### SOURCE RECORDS
================

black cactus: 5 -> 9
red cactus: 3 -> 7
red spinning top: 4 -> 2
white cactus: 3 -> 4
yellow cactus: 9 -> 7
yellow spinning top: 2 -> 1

================

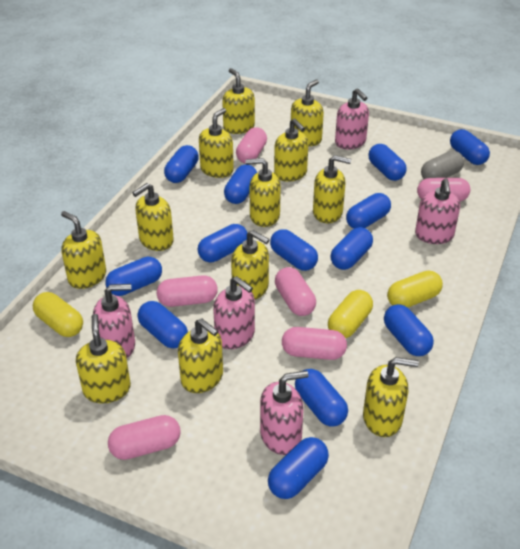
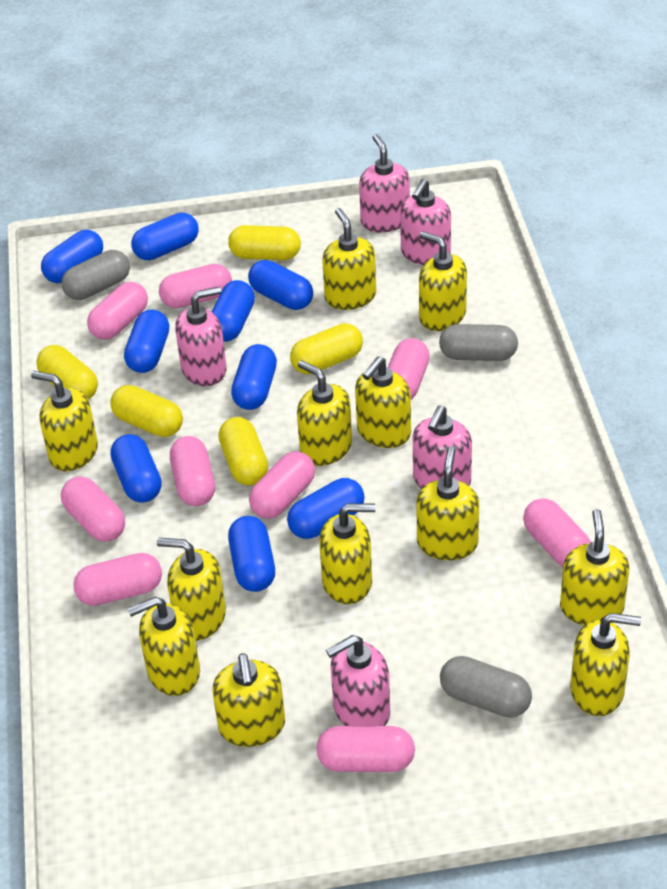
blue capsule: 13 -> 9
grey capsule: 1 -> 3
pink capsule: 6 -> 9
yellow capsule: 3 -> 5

================

### TASK ITEM
The range runs from the line above containing "black cactus: 5 -> 9" to the line containing "yellow spinning top: 2 -> 1", inclusive. Restate those lines word for word and no others.

### RESULT OF THE TASK
black cactus: 5 -> 9
red cactus: 3 -> 7
red spinning top: 4 -> 2
white cactus: 3 -> 4
yellow cactus: 9 -> 7
yellow spinning top: 2 -> 1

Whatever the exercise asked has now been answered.